▶ [EXERCISE INSTRUCTIONS]:
What's wanted here is the full listing below, repeated exactly, with no images in it.
§ §
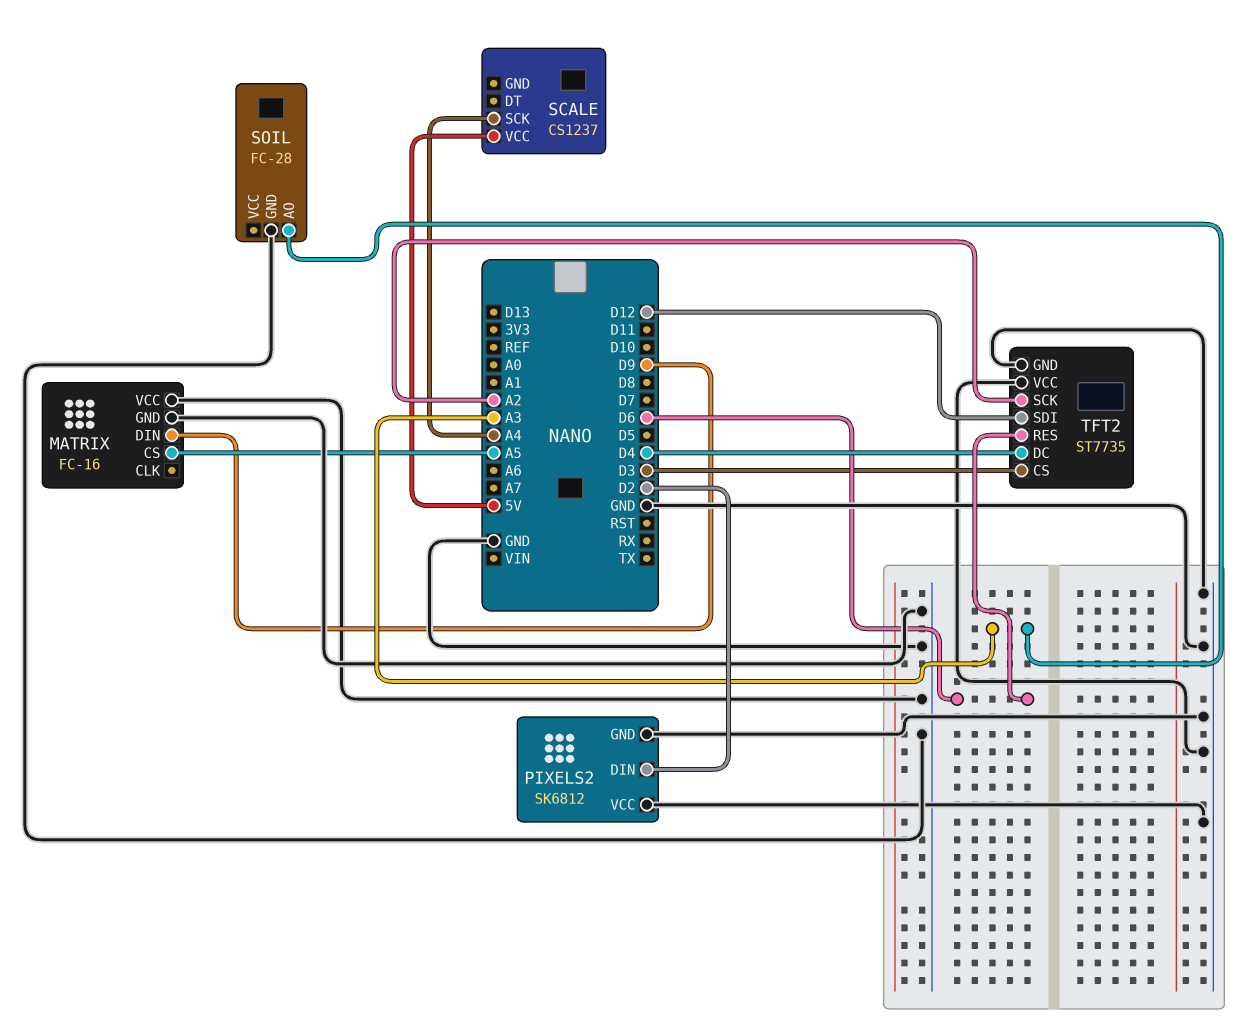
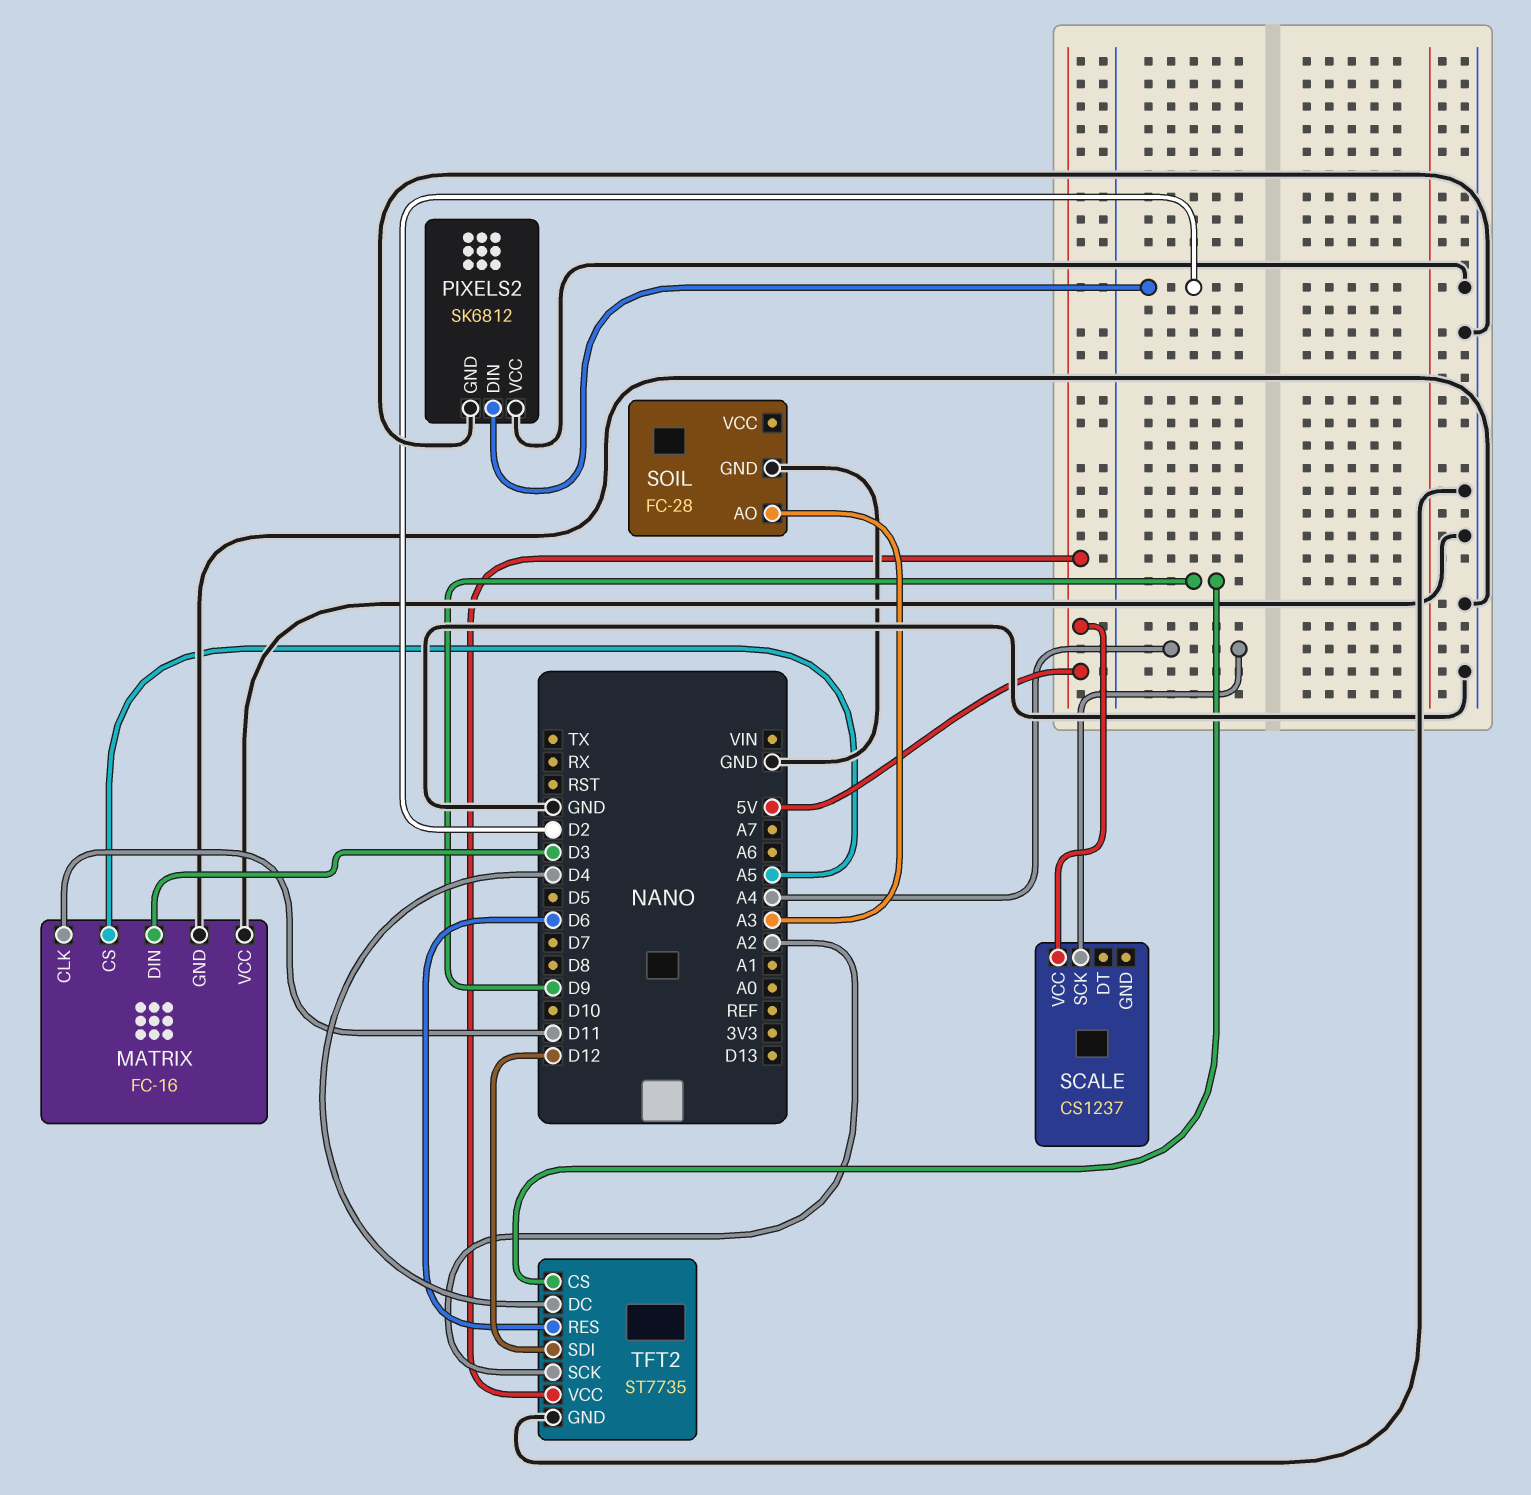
MATRIX pin CLK: none -> D11
MATRIX pin DIN: D9 -> D3
TFT2 pin CS: D3 -> D9
TFT2 pin VCC: GND -> 5V

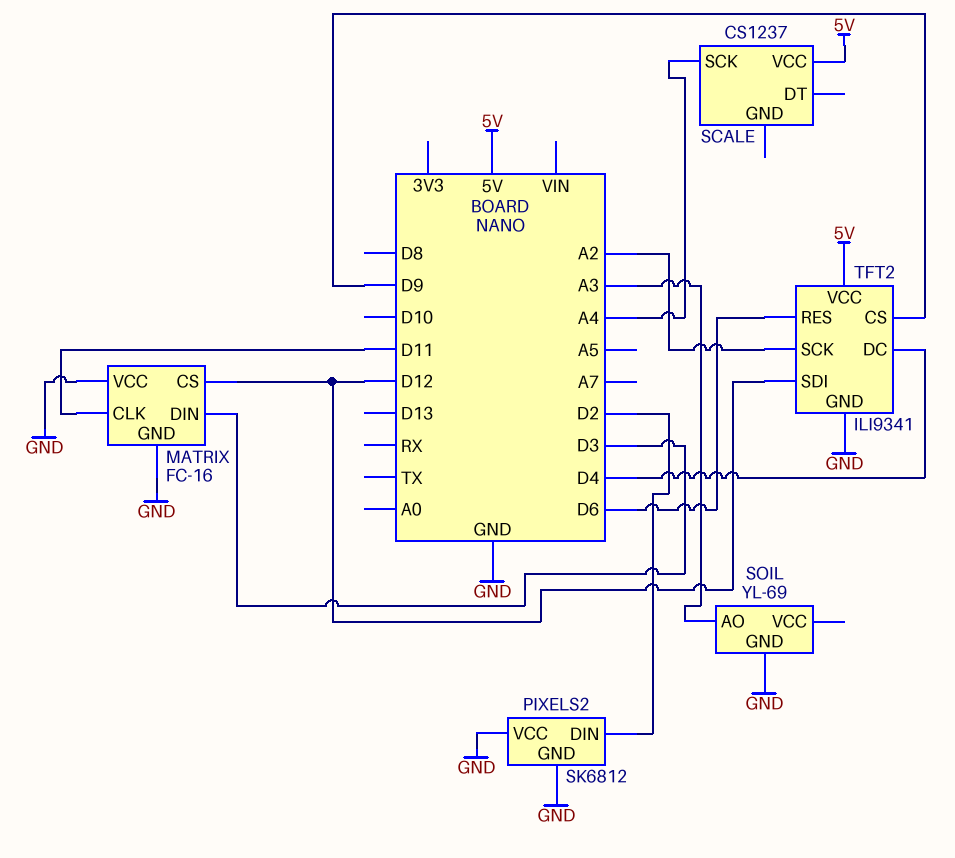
MATRIX pin CS: A5 -> D12
SOIL: FC-28 -> YL-69
TFT2: ST7735 -> ILI9341

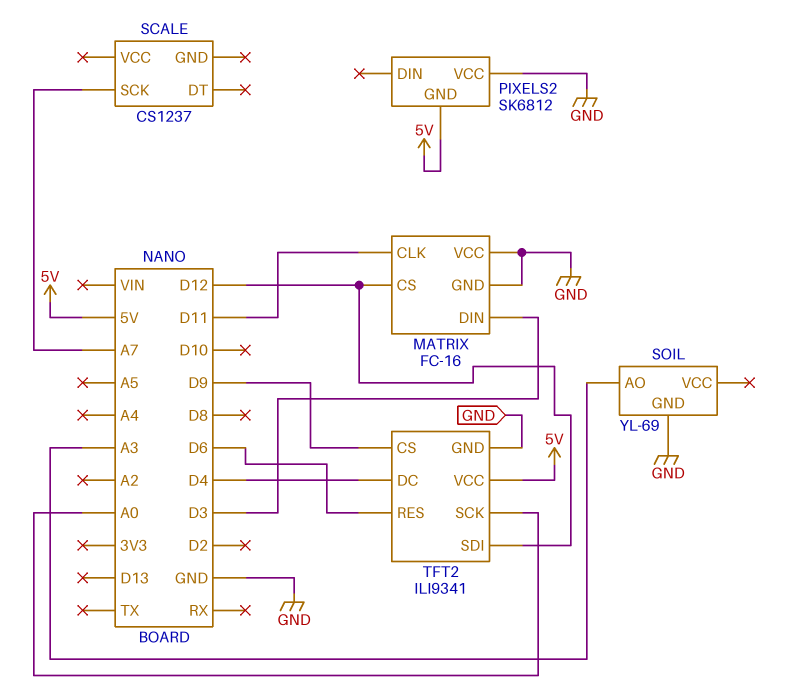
PIXELS2 pin DIN: D2 -> none
PIXELS2 pin GND: GND -> 5V
SCALE pin SCK: A4 -> A7
SCALE pin VCC: 5V -> none
TFT2 pin SCK: A2 -> A0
§ §
▶ [RESPONSE]:
MATRIX pin CLK: none -> D11
MATRIX pin DIN: D9 -> D3
TFT2 pin CS: D3 -> D9
TFT2 pin VCC: GND -> 5V

MATRIX pin CS: A5 -> D12
SOIL: FC-28 -> YL-69
TFT2: ST7735 -> ILI9341

PIXELS2 pin DIN: D2 -> none
PIXELS2 pin GND: GND -> 5V
SCALE pin SCK: A4 -> A7
SCALE pin VCC: 5V -> none
TFT2 pin SCK: A2 -> A0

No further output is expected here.